**TO DO**: This exercise asks for the entries to be repeated exactly, without their images.

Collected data
○ ○ ○ ○ ○

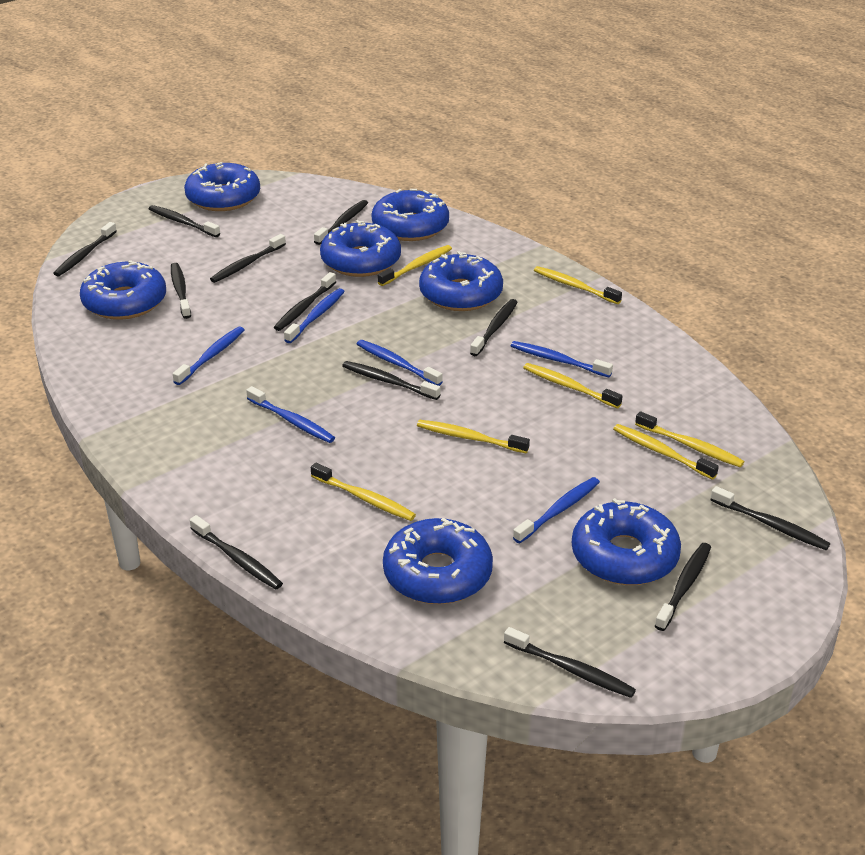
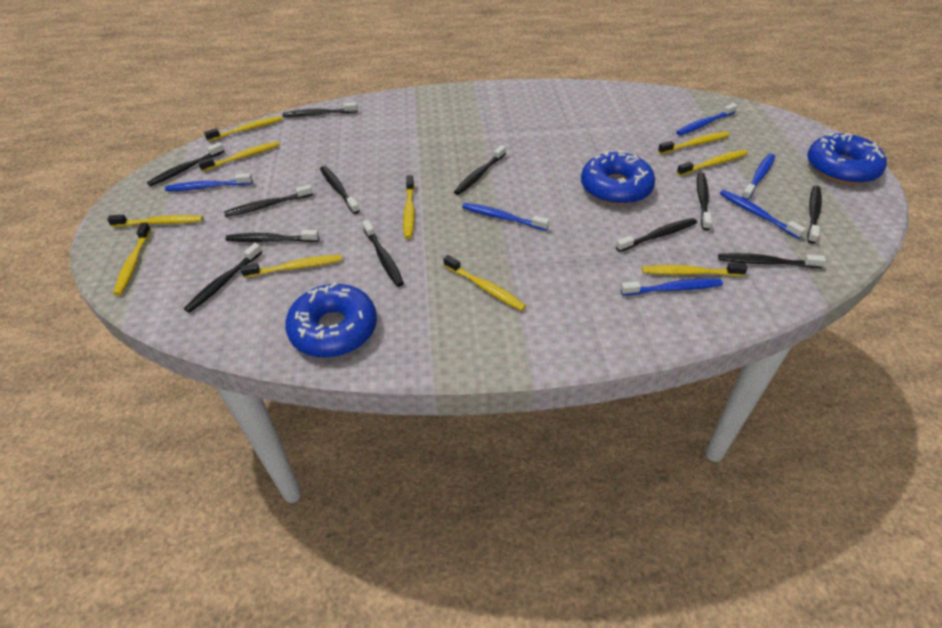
blue donut: [80,260,166,320] [184,162,260,211] [320,220,401,277] [371,189,449,241] [383,518,493,604] [419,251,503,311] [572,498,681,585] = 7 -> [285,282,377,358] [581,149,655,205] [807,133,887,185] = 3
yellow toothbrush: [311,463,416,521] [378,245,452,286] [417,420,530,453] [523,363,622,408] [534,266,622,304] [613,424,719,480] [635,411,744,467] = 7 -> [107,215,203,227] [113,222,151,296] [198,141,280,172] [204,116,283,142] [241,255,342,278] [403,175,415,239] [443,255,526,311] [642,263,748,276] [658,132,730,154] [677,149,748,176] = 10

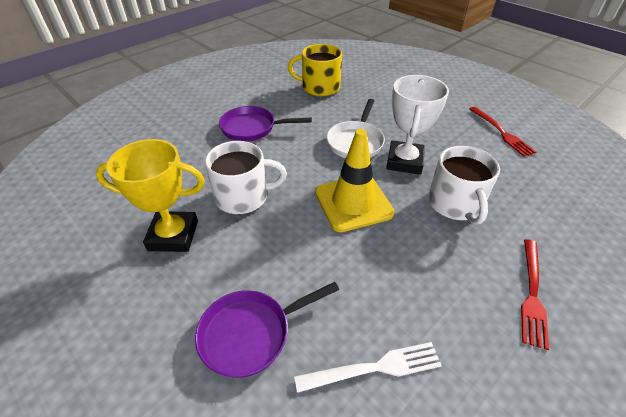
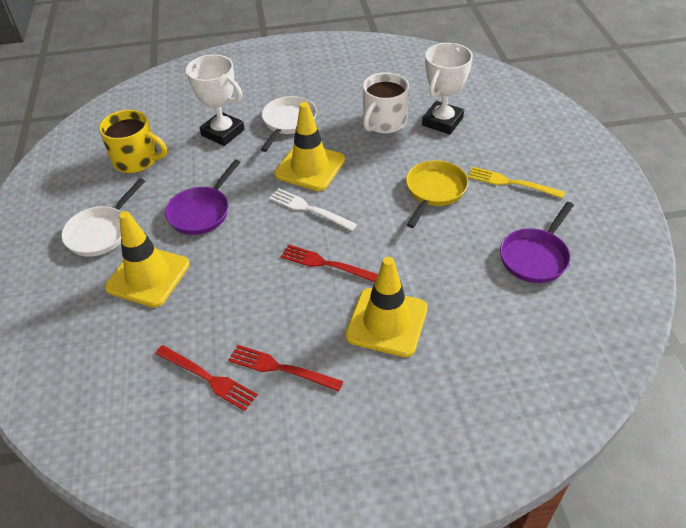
red fork: [469,107,537,157] [521,239,549,350] = 2 -> [155,345,258,411] [228,345,343,392] [280,244,378,282] = 3
white mug: [205,141,287,214] [428,146,500,225] = 2 -> [363,72,409,133] = 1
white pan: [327,99,385,158] = 1 -> [61,178,145,257] [260,96,317,152] = 2
white trophy: [386,75,449,175] = 1 -> [184,54,245,146] [422,43,473,134] = 2
yellow fork: none = 0 -> [468,167,565,199] = 1
yellow pan: none = 0 -> [406,160,468,228] = 1
yellow traffic cone: [315,129,395,232] = 1 -> [105,211,190,308] [274,102,345,191] [345,257,428,357] = 3
yellow trophy: [95,139,205,252] = 1 -> none = 0

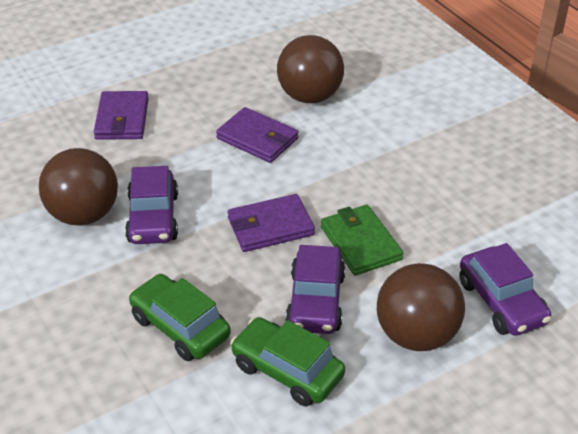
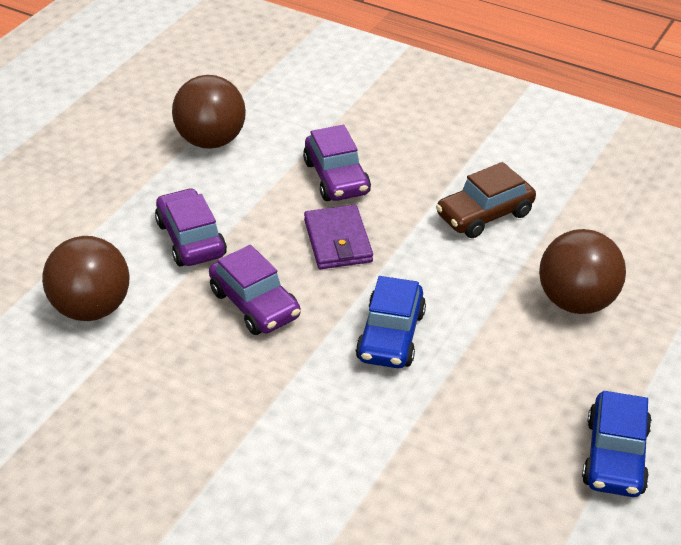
blue car: none = 0 -> [356,276,426,368] [582,391,652,497] = 2
brown car: none = 0 -> [436,162,536,238] = 1
green car: [129,274,231,361] [230,317,345,407] = 2 -> none = 0
green wallet: [321,205,403,276] = 1 -> none = 0
purple wallet: [94,91,149,140] [216,107,299,163] [228,194,315,252] = 3 -> [304,205,373,269] = 1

○ ○ ○ ○ ○

**OUTPUT FOR THIS TASK**:
blue donut: [80,260,166,320] [184,162,260,211] [320,220,401,277] [371,189,449,241] [383,518,493,604] [419,251,503,311] [572,498,681,585] = 7 -> [285,282,377,358] [581,149,655,205] [807,133,887,185] = 3
yellow toothbrush: [311,463,416,521] [378,245,452,286] [417,420,530,453] [523,363,622,408] [534,266,622,304] [613,424,719,480] [635,411,744,467] = 7 -> [107,215,203,227] [113,222,151,296] [198,141,280,172] [204,116,283,142] [241,255,342,278] [403,175,415,239] [443,255,526,311] [642,263,748,276] [658,132,730,154] [677,149,748,176] = 10

red fork: [469,107,537,157] [521,239,549,350] = 2 -> [155,345,258,411] [228,345,343,392] [280,244,378,282] = 3
white mug: [205,141,287,214] [428,146,500,225] = 2 -> [363,72,409,133] = 1
white pan: [327,99,385,158] = 1 -> [61,178,145,257] [260,96,317,152] = 2
white trophy: [386,75,449,175] = 1 -> [184,54,245,146] [422,43,473,134] = 2
yellow fork: none = 0 -> [468,167,565,199] = 1
yellow pan: none = 0 -> [406,160,468,228] = 1
yellow traffic cone: [315,129,395,232] = 1 -> [105,211,190,308] [274,102,345,191] [345,257,428,357] = 3
yellow trophy: [95,139,205,252] = 1 -> none = 0

blue car: none = 0 -> [356,276,426,368] [582,391,652,497] = 2
brown car: none = 0 -> [436,162,536,238] = 1
green car: [129,274,231,361] [230,317,345,407] = 2 -> none = 0
green wallet: [321,205,403,276] = 1 -> none = 0
purple wallet: [94,91,149,140] [216,107,299,163] [228,194,315,252] = 3 -> [304,205,373,269] = 1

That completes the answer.